● **Instructions to follow**
What lines in the entries hold the string "cake"? List them.

● **Collection entries**
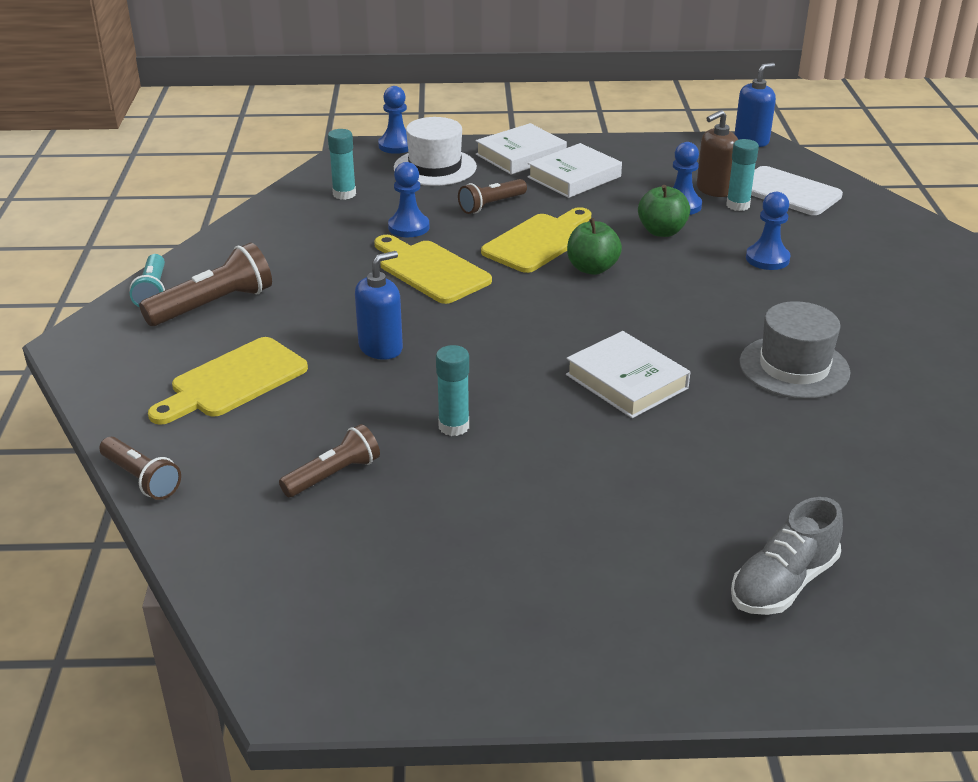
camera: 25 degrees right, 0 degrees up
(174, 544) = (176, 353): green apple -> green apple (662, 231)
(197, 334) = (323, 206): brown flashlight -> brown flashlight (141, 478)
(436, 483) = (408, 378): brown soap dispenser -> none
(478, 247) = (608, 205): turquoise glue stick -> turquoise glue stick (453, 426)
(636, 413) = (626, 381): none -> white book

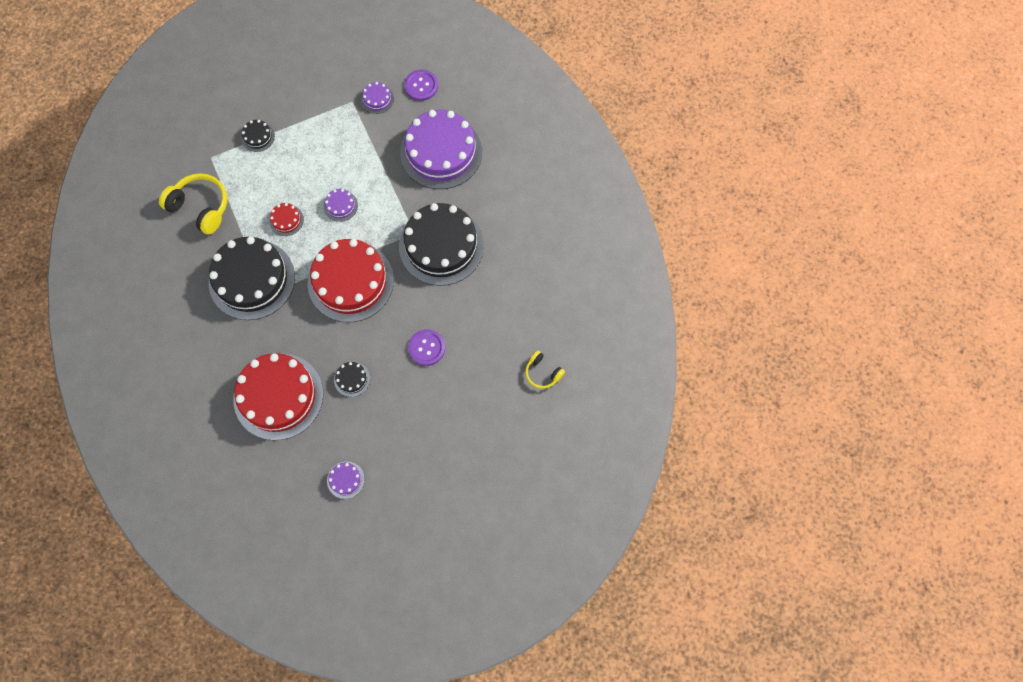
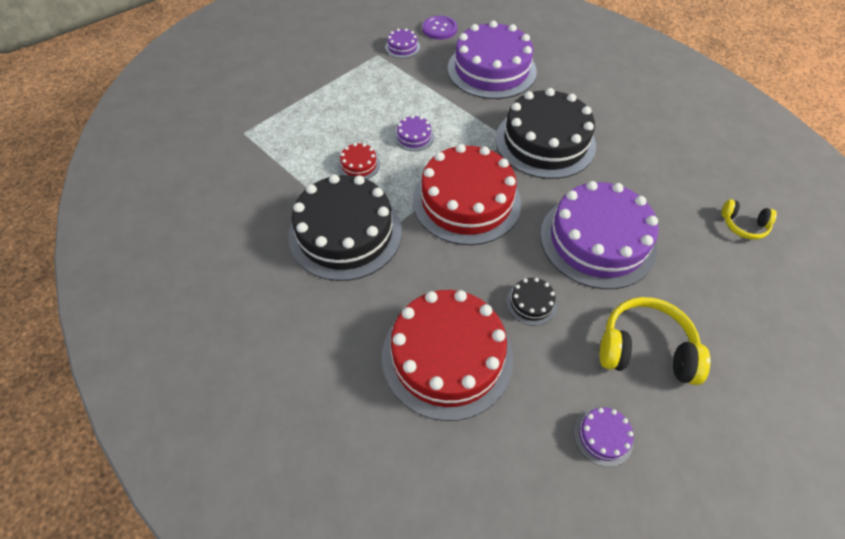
camera: 20 degrees left, 15 degrees down
(200, 207) = (249, 180): yellow headphones -> yellow headphones (645, 349)
(258, 137) = (290, 103): black cake -> none
(426, 348) = (597, 240): purple button -> purple cake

● **Written answer**
(258, 137) = (290, 103): black cake -> none
(426, 348) = (597, 240): purple button -> purple cake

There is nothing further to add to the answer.